## TASK ITEM
Go through the listing below and repeat it exactly, omitting each picture.

## PROVIDED MATERIAL
□ □ □ □
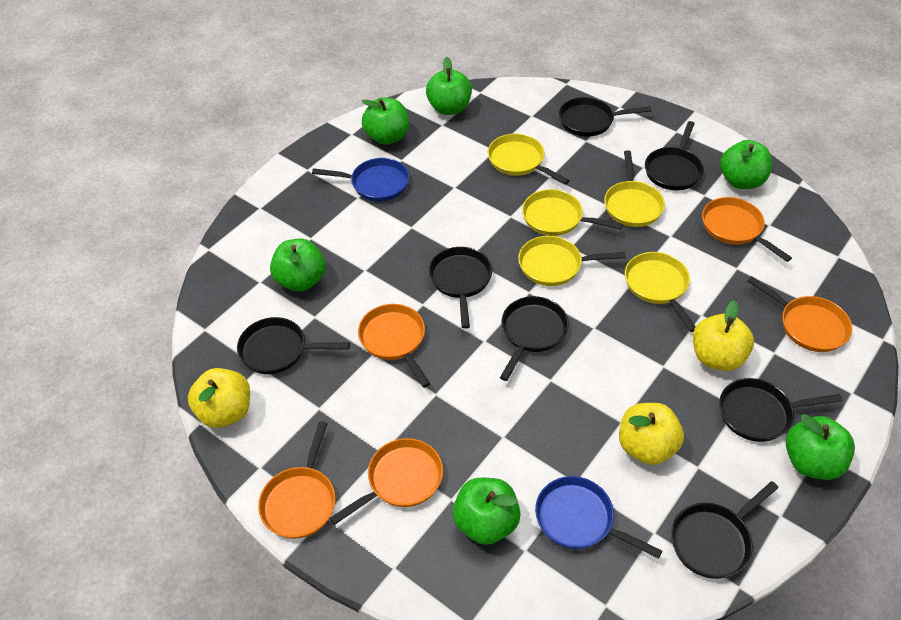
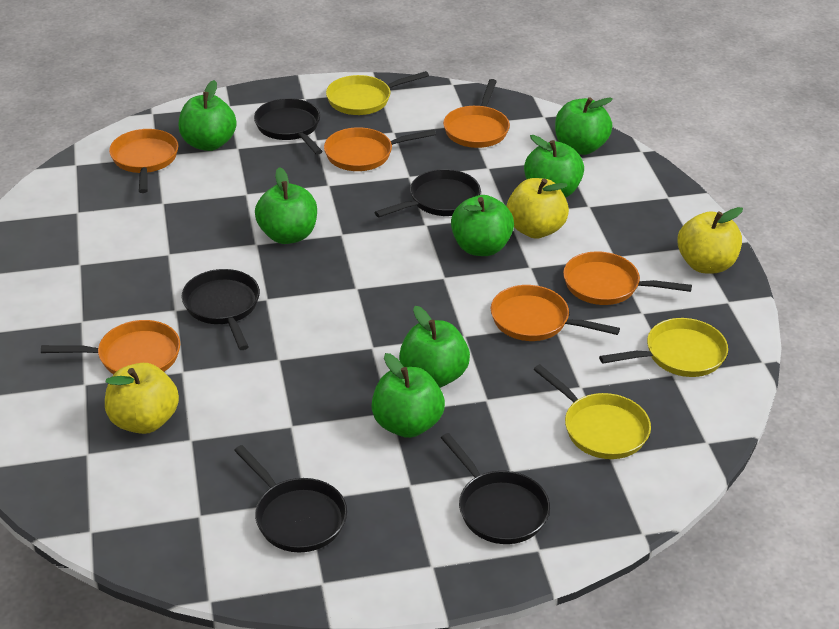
black pan: 7 -> 5
blue pan: 2 -> 0
green apple: 6 -> 7
orange pan: 5 -> 6
yellow pan: 5 -> 3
□ □ □ □
## YOUR SOLUTION
black pan: 7 -> 5
blue pan: 2 -> 0
green apple: 6 -> 7
orange pan: 5 -> 6
yellow pan: 5 -> 3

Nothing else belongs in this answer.